ACTIVITY:
Below are entries. Copy exactly the lines running from the line that holds "gray semicircle at" to the line that holds "red square at", with both ends included.

THE DATA:
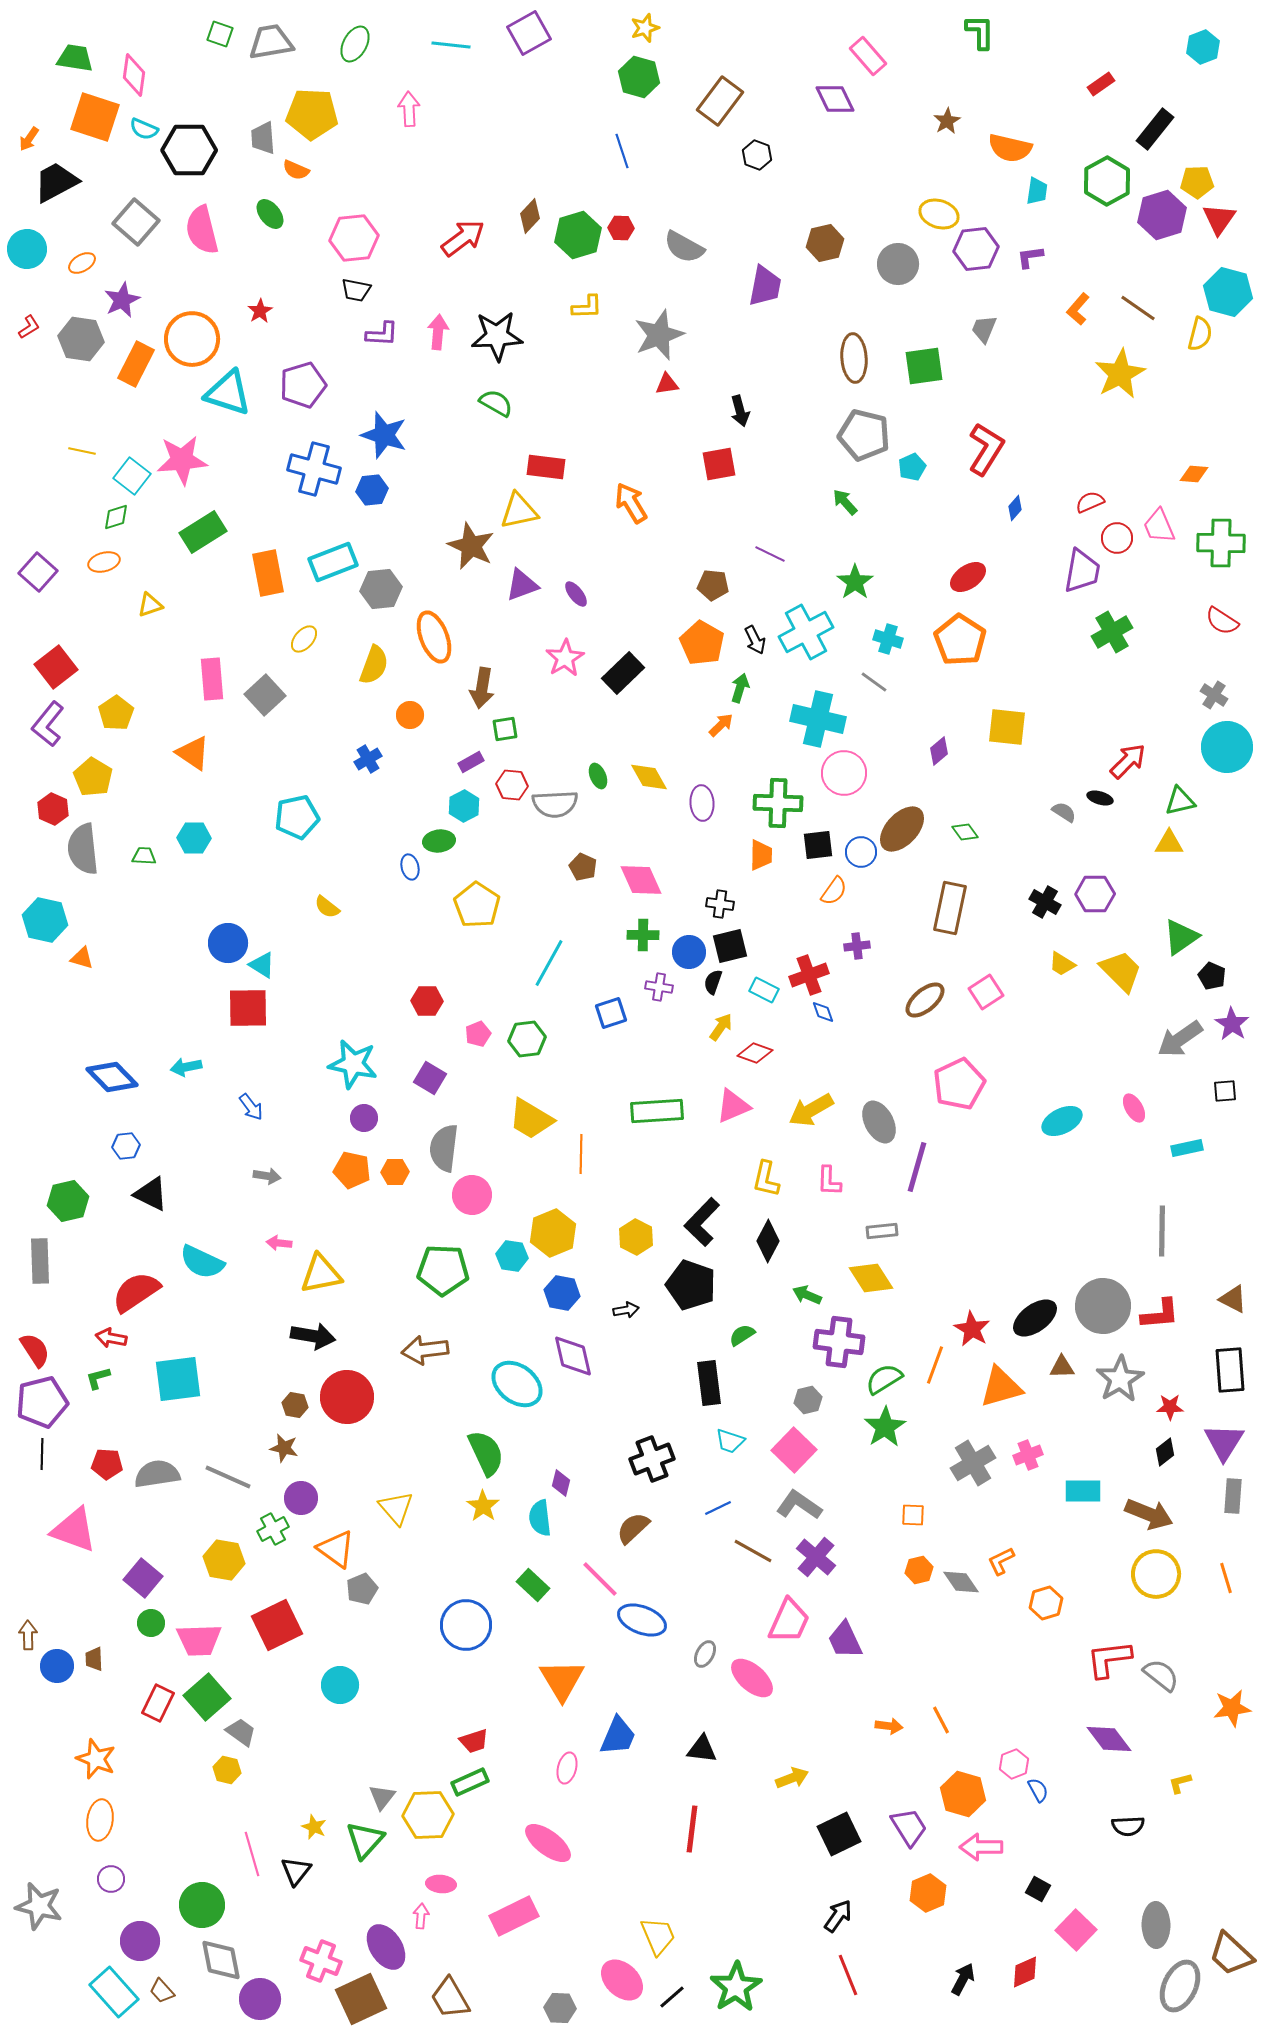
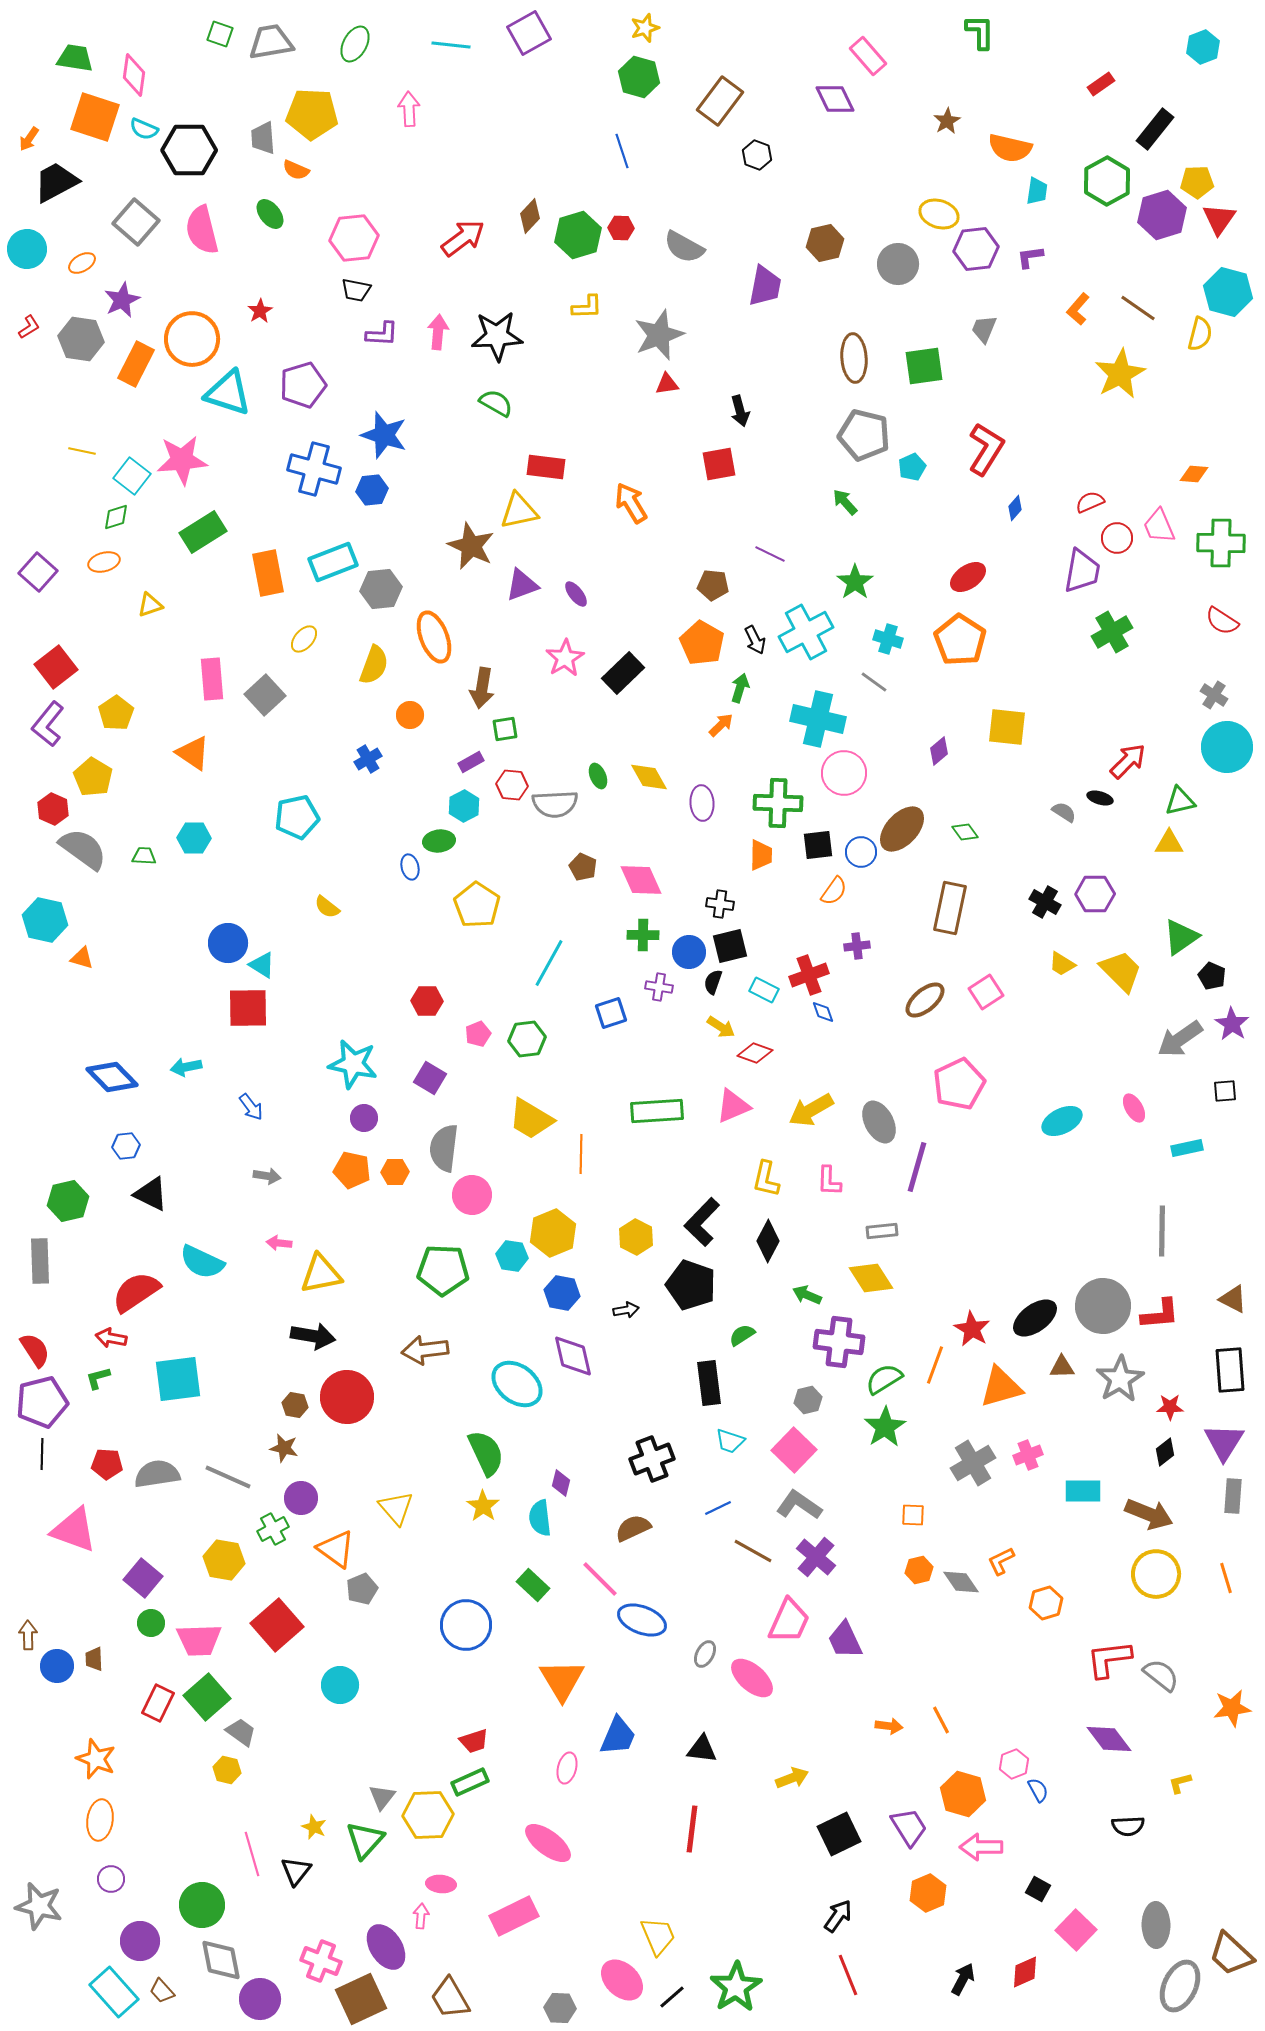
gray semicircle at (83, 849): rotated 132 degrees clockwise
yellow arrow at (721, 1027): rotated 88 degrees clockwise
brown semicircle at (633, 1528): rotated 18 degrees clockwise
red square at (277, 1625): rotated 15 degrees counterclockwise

==

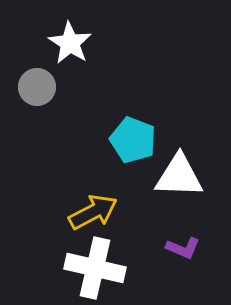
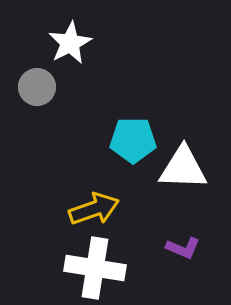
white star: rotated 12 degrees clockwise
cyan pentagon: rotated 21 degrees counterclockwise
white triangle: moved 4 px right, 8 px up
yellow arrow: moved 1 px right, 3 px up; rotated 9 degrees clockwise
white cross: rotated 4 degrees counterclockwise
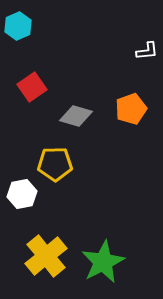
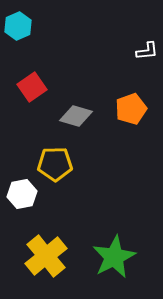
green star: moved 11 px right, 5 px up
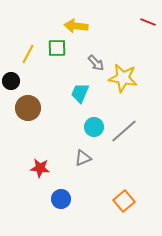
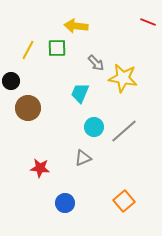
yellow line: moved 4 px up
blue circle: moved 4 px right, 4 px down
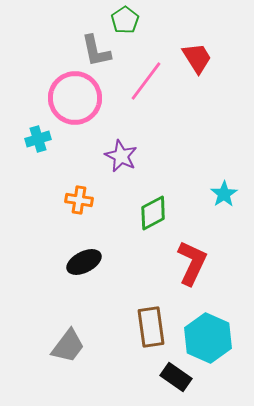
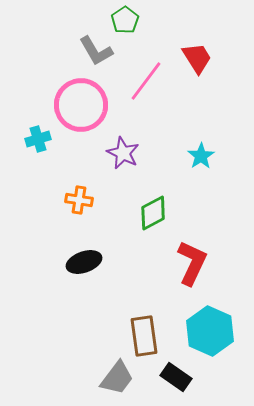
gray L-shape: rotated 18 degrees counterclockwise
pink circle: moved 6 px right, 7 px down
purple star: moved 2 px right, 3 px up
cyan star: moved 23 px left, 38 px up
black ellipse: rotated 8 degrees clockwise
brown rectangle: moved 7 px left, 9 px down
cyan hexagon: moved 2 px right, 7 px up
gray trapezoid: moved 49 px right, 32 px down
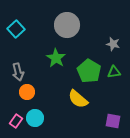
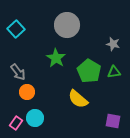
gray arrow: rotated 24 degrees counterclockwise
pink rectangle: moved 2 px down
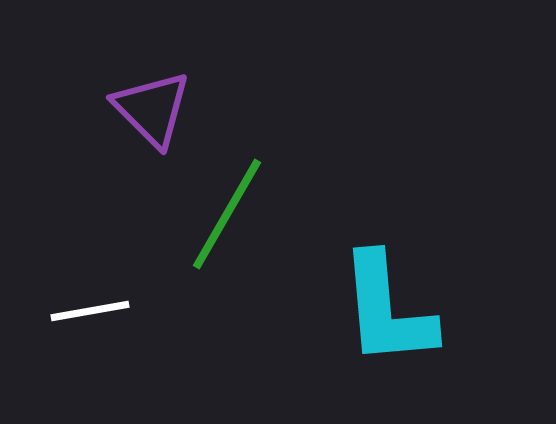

---

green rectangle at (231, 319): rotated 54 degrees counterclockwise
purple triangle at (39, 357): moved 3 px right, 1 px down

ANSWER SECTION:
gray semicircle at (83, 849): rotated 132 degrees clockwise
yellow arrow at (721, 1027): rotated 88 degrees clockwise
brown semicircle at (633, 1528): rotated 18 degrees clockwise
red square at (277, 1625): rotated 15 degrees counterclockwise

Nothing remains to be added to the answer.